**Exercise aim:** Your reply should set down word for word each line below from the one with "Analyze this satellite" through the final line, both included, but none of the pictures.

[Satellite image grounding data]

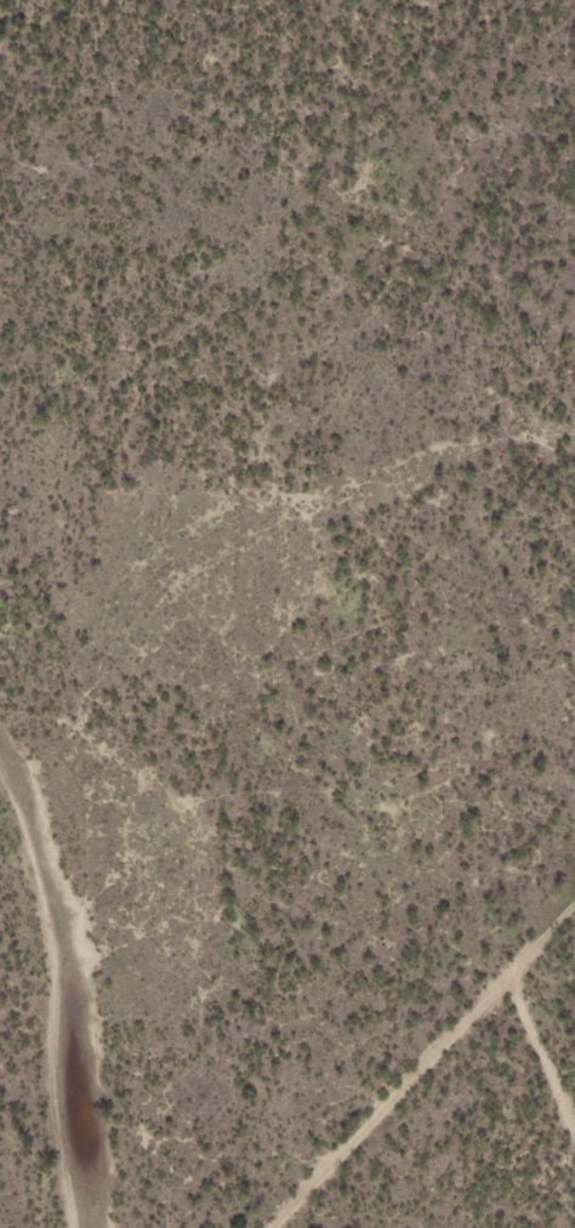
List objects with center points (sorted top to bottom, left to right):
road: (554, 1088)
road: (480, 1102)

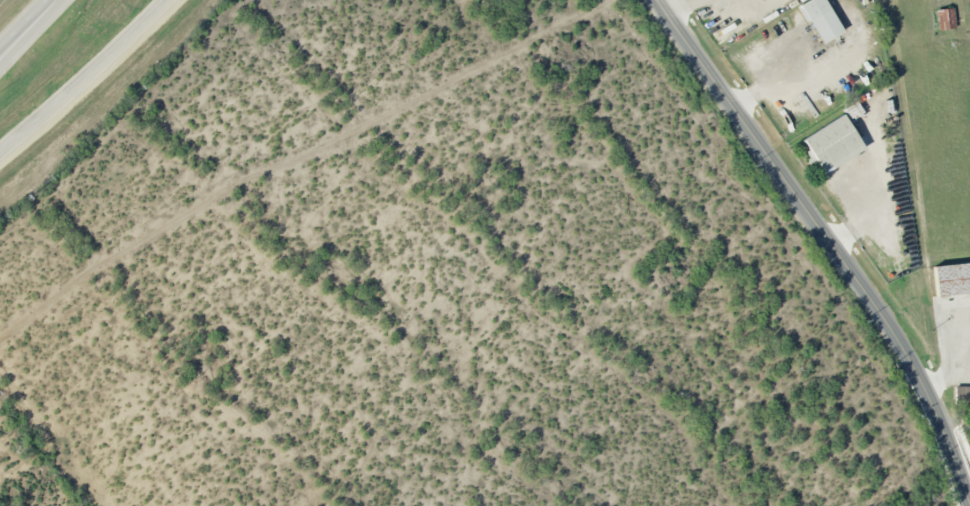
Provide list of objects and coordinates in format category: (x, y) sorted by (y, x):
road: (674, 7)
building: (945, 18)
building: (820, 19)
road: (24, 24)
road: (31, 33)
road: (793, 72)
road: (82, 76)
building: (832, 143)
road: (829, 241)
building: (952, 278)

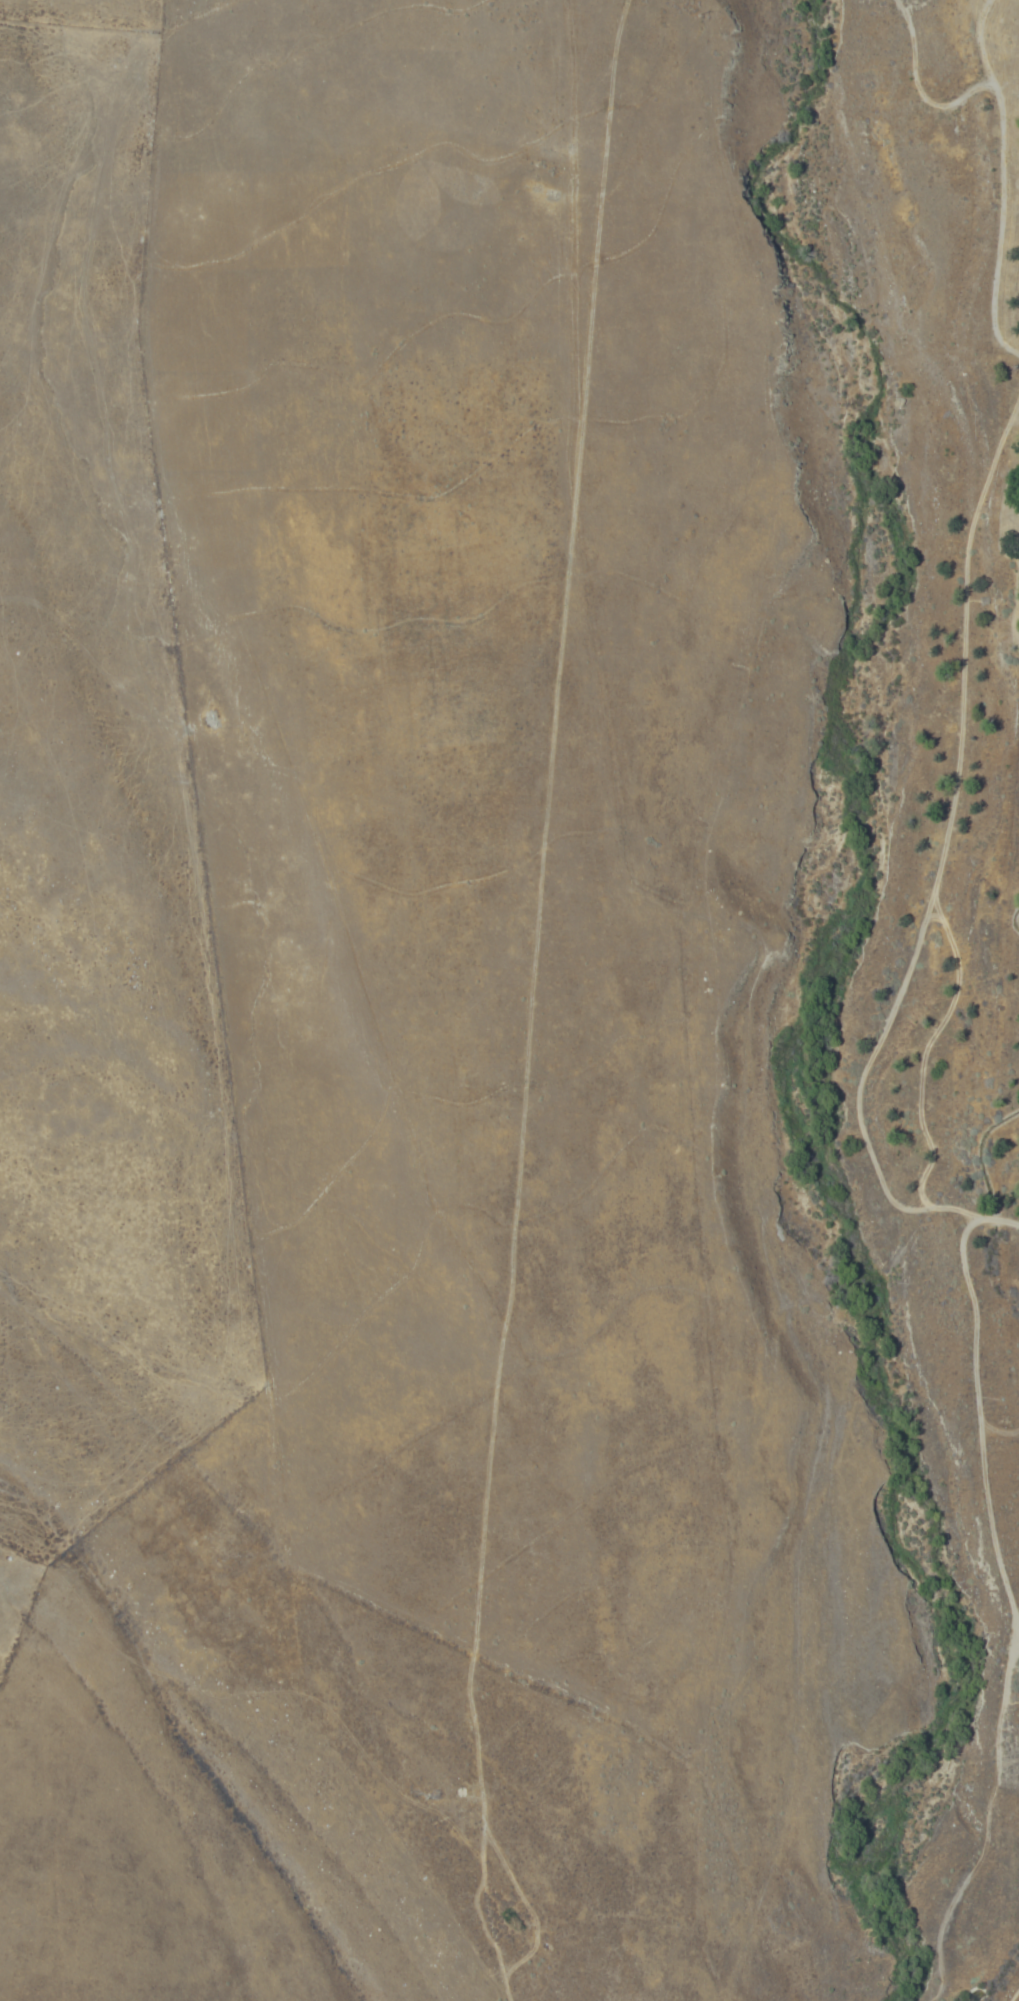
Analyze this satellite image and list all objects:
road: (921, 84)
road: (998, 181)
road: (1016, 924)
road: (881, 1029)
road: (982, 1158)
road: (993, 1220)
road: (240, 1649)
road: (988, 1822)

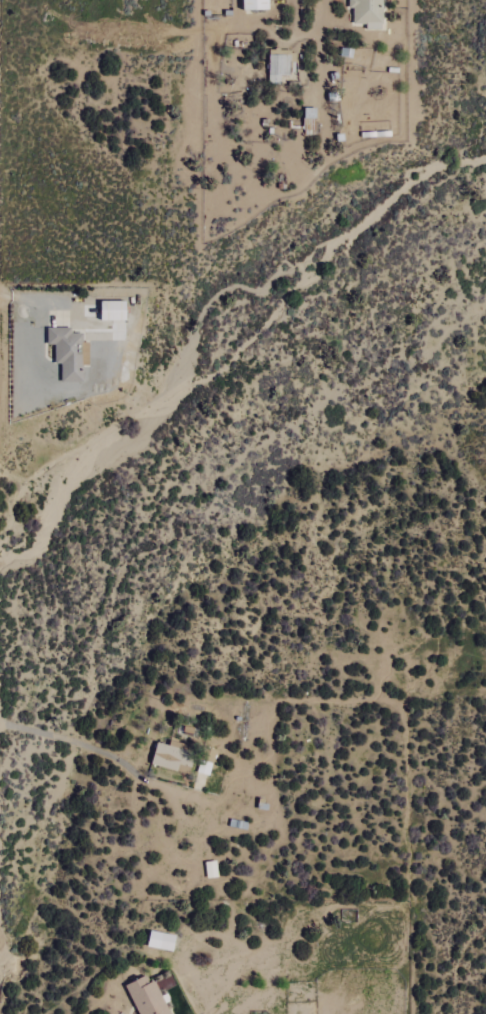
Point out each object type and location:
building: (256, 5)
building: (368, 13)
road: (315, 44)
building: (279, 67)
building: (114, 311)
building: (69, 353)
road: (63, 742)
building: (173, 756)
building: (162, 942)
road: (256, 1001)

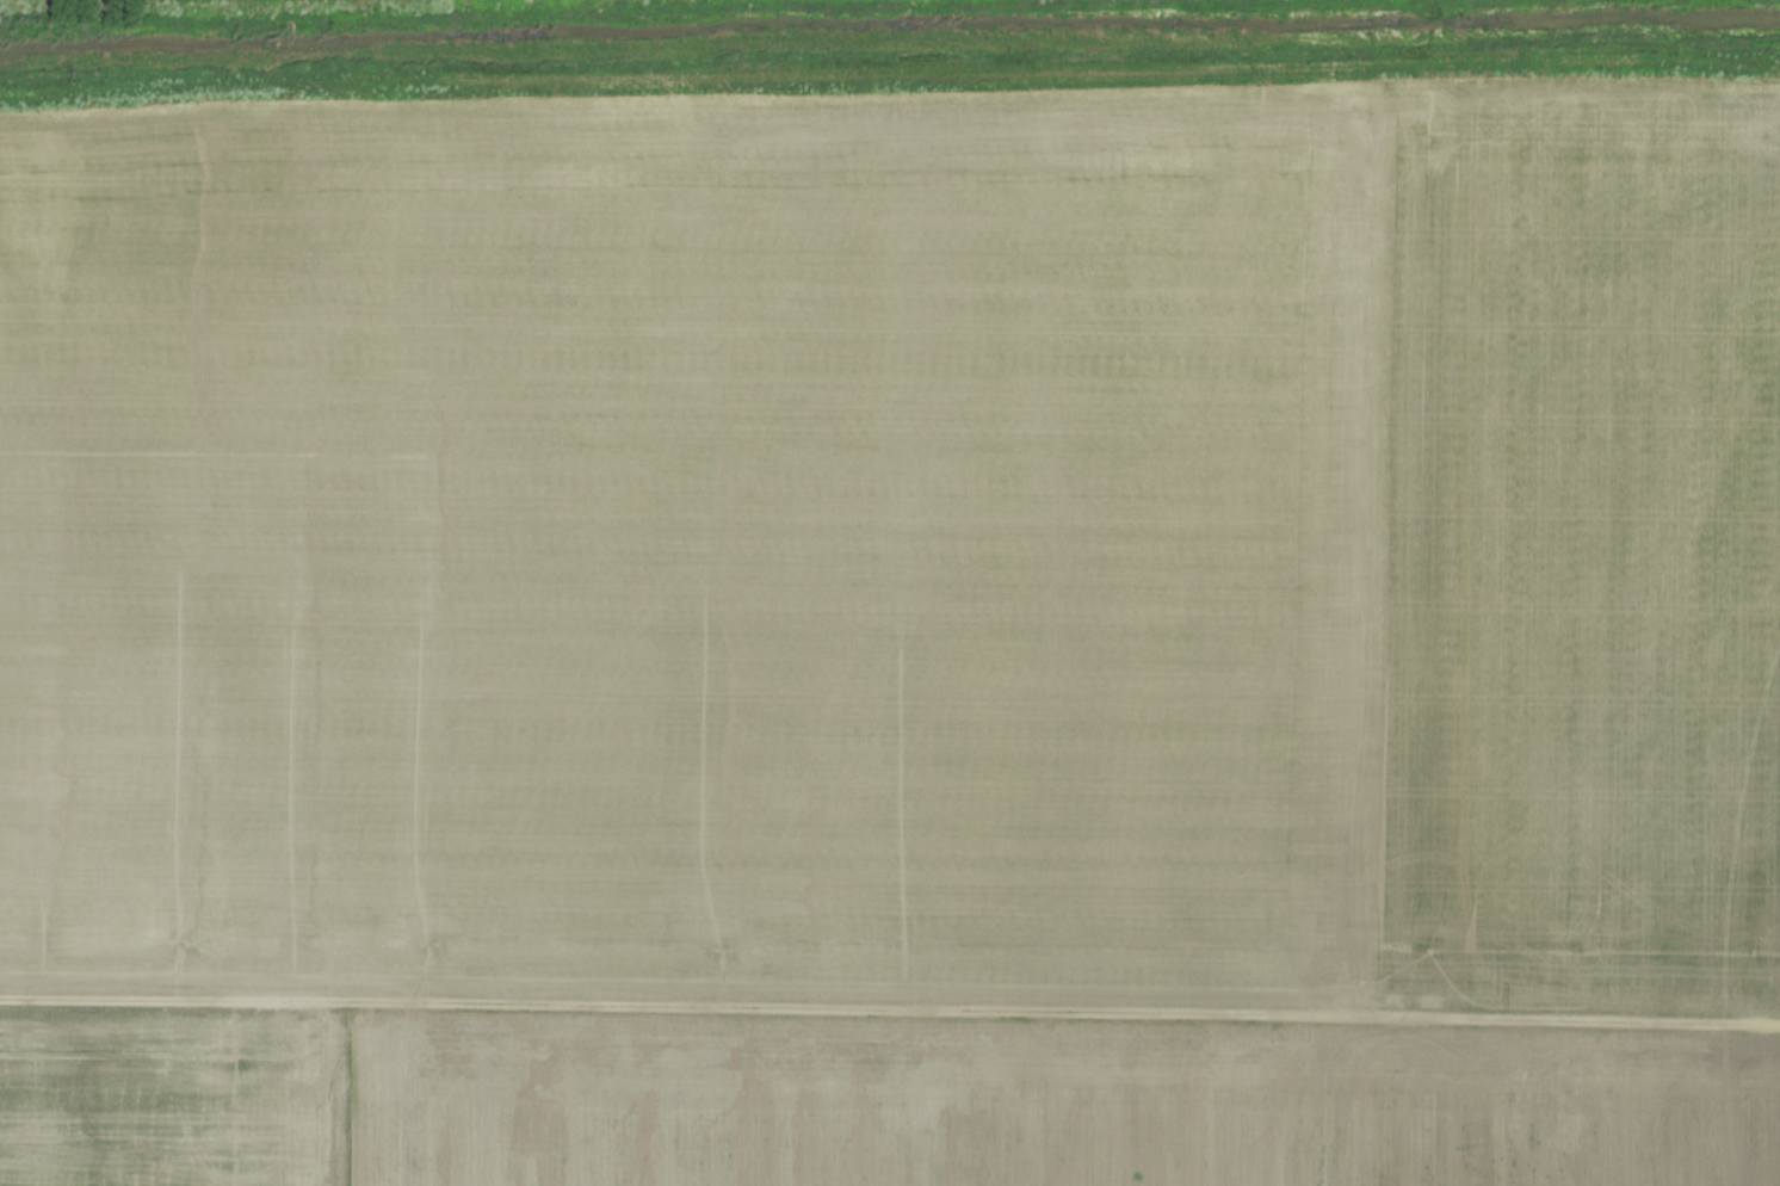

**Result of the task:**
Analyze this satellite image and list all objects:
road: (921, 84)
road: (998, 181)
road: (1016, 924)
road: (881, 1029)
road: (982, 1158)
road: (993, 1220)
road: (240, 1649)
road: (988, 1822)

Point out each object type and location:
building: (256, 5)
building: (368, 13)
road: (315, 44)
building: (279, 67)
building: (114, 311)
building: (69, 353)
road: (63, 742)
building: (173, 756)
building: (162, 942)
road: (256, 1001)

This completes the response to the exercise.